The response must be the exact lines from the one that contains "R3: none -> 47k (+12V, N4)" through the end of the material, with no pictures and no additional lines.

__Input data__.

┌──

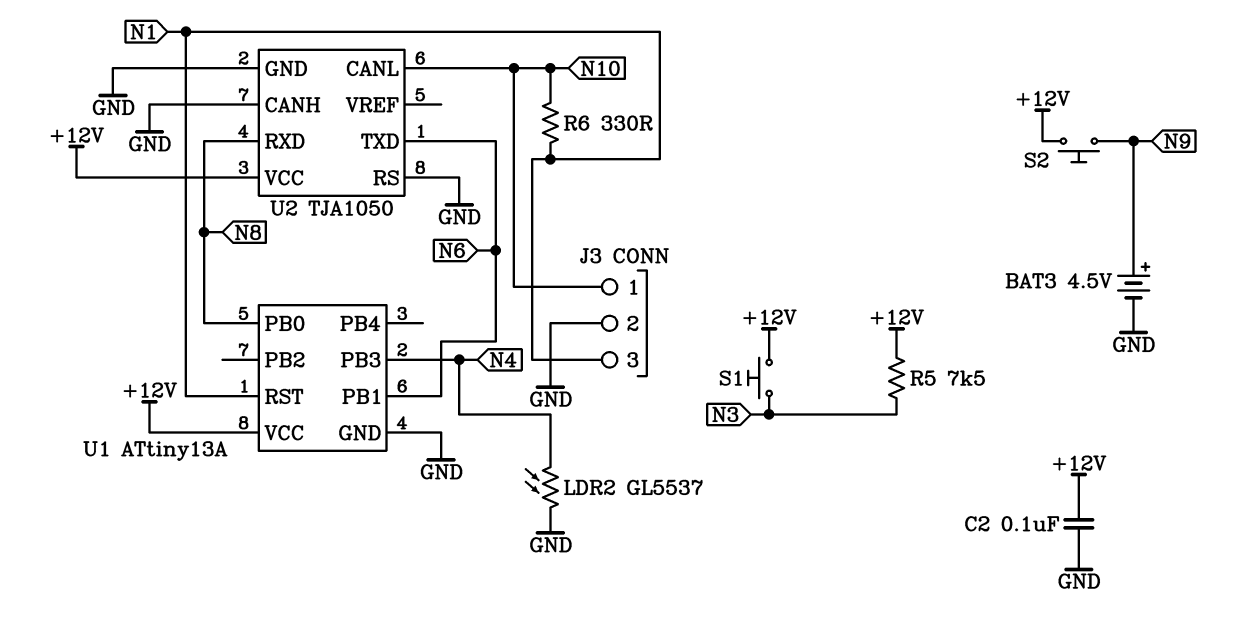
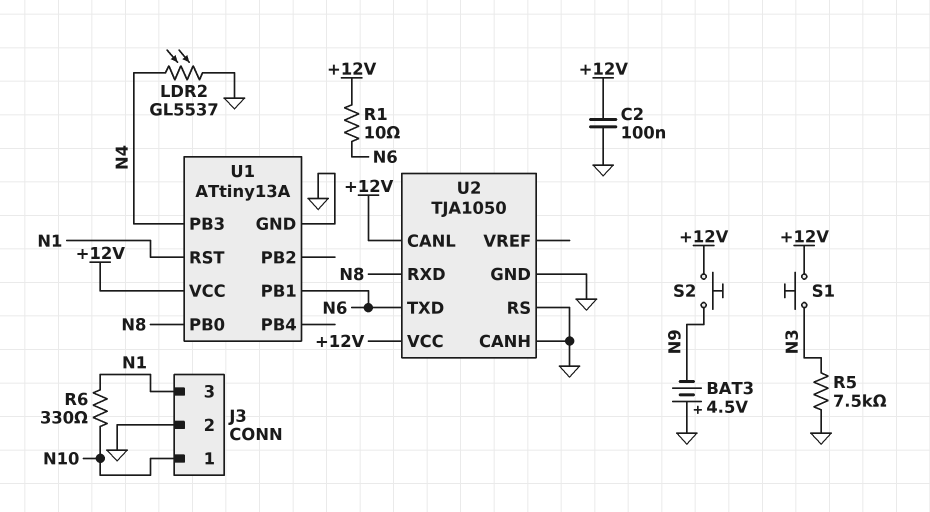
BAT3: 4.5V (plus N9, minus GND) -> 4.5V (plus GND, minus N9)
R1: none -> 10 (+12V, N6)
R5: 7.5k (+12V, N3) -> 7.5k (GND, N3)
U2 pin CANL: N10 -> +12V

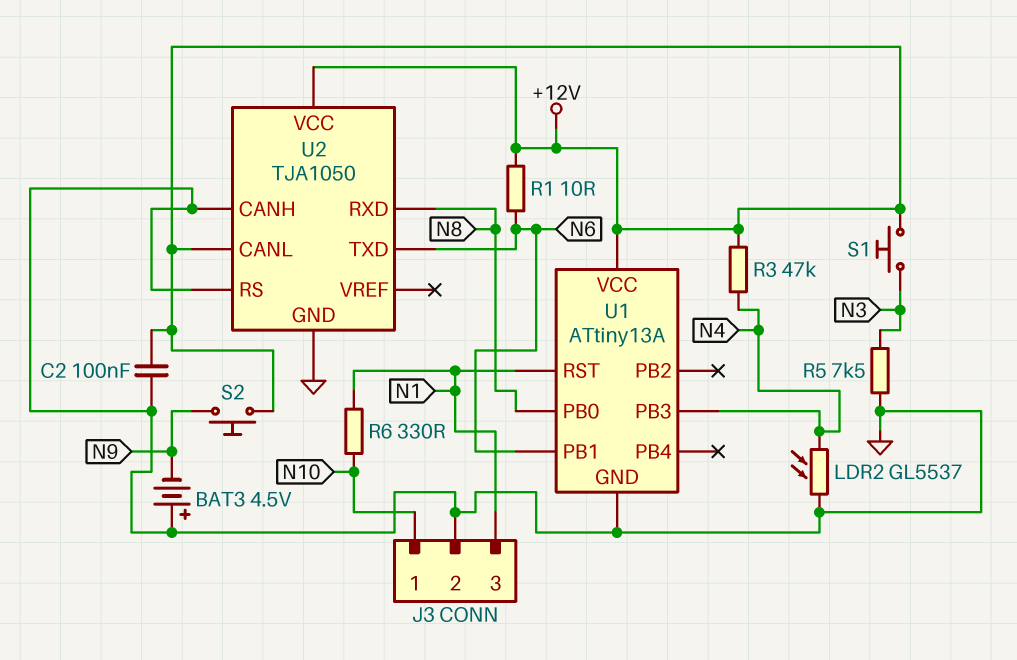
R3: none -> 47k (+12V, N4)

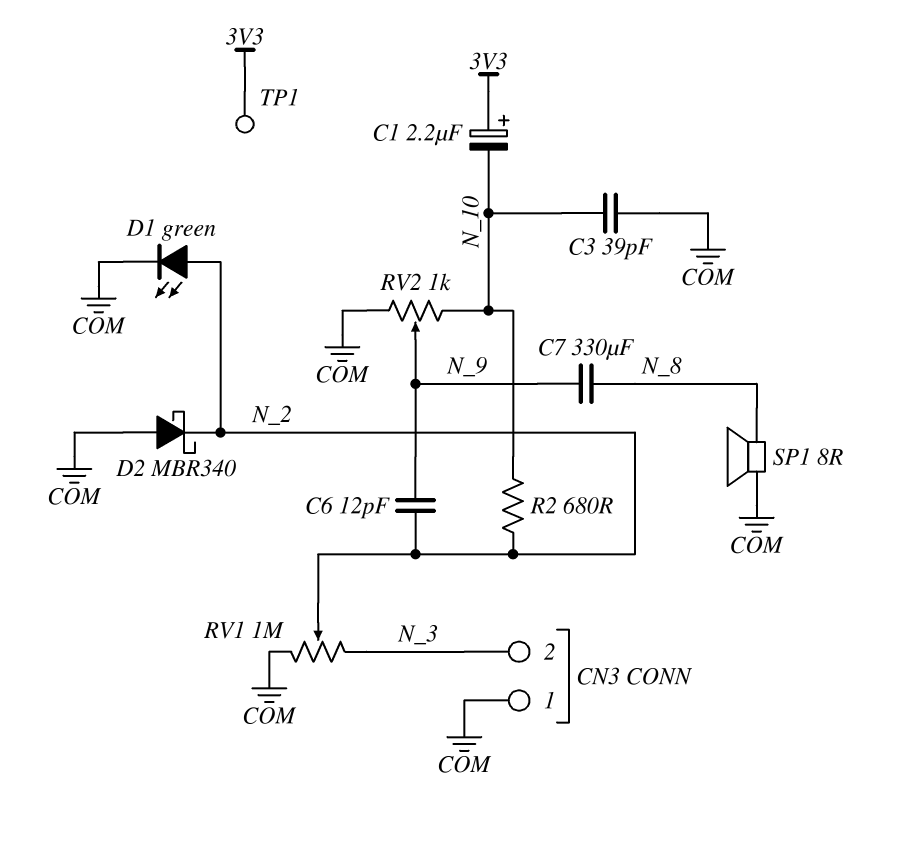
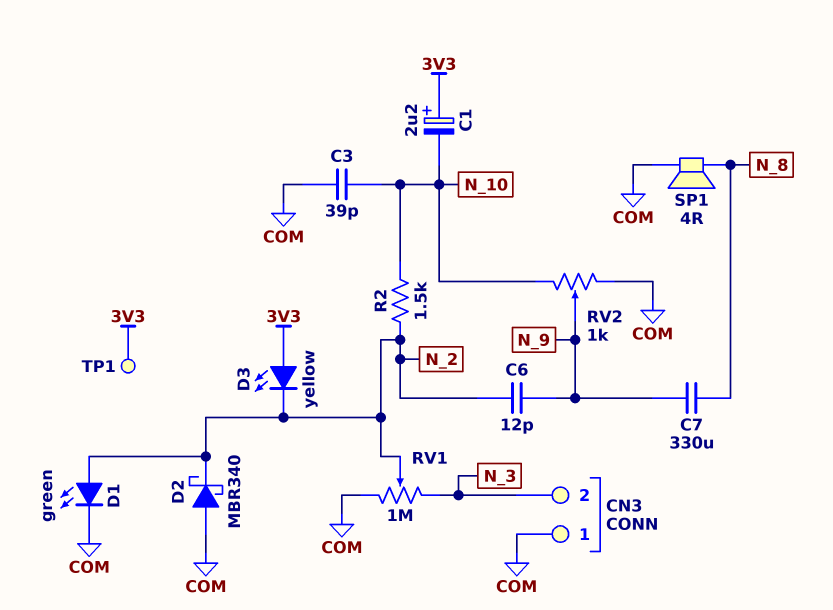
D3: none -> LED yellow (A 3V3, K N_2)
R2: 680 (N_2, N_10) -> 1.5k (N_2, N_10)
SP1: speaker 8R (COM, N_8) -> speaker 4R (COM, N_8)

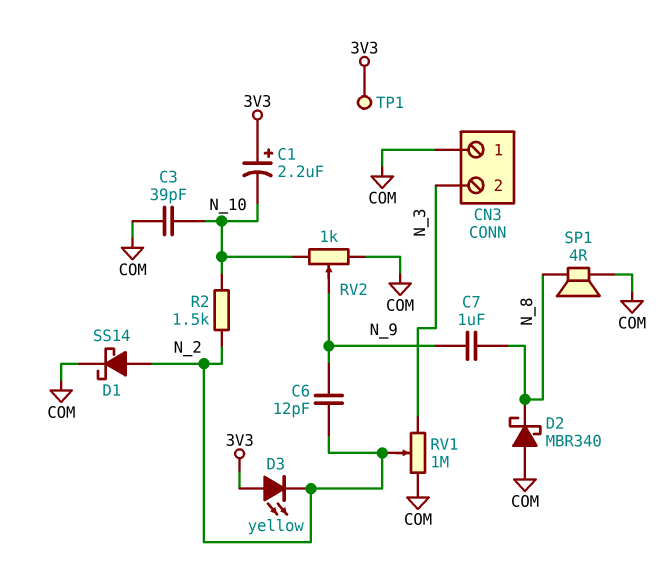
C7: 330uF (N_8, N_9) -> 1uF (N_8, N_9)
D1: LED green (A N_2, K COM) -> schottky SS14 (A N_2, K COM)
D2: schottky MBR340 (A COM, K N_2) -> schottky MBR340 (A COM, K N_8)

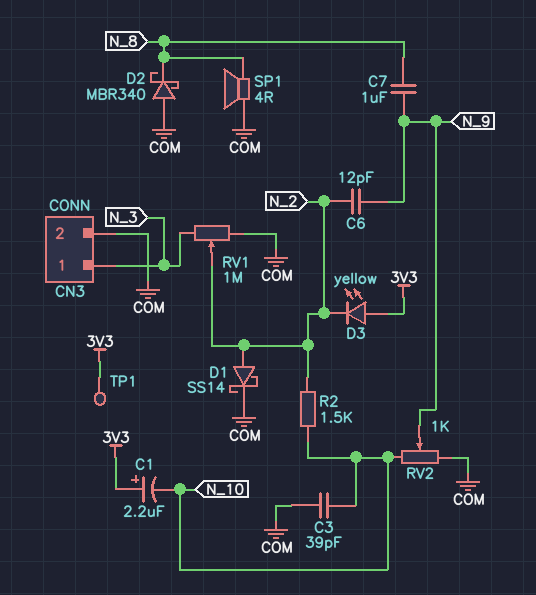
CN3 pin 1: COM -> N_3
CN3 pin 2: N_3 -> COM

└──

__Written response__.
R3: none -> 47k (+12V, N4)

D3: none -> LED yellow (A 3V3, K N_2)
R2: 680 (N_2, N_10) -> 1.5k (N_2, N_10)
SP1: speaker 8R (COM, N_8) -> speaker 4R (COM, N_8)

C7: 330uF (N_8, N_9) -> 1uF (N_8, N_9)
D1: LED green (A N_2, K COM) -> schottky SS14 (A N_2, K COM)
D2: schottky MBR340 (A COM, K N_2) -> schottky MBR340 (A COM, K N_8)

CN3 pin 1: COM -> N_3
CN3 pin 2: N_3 -> COM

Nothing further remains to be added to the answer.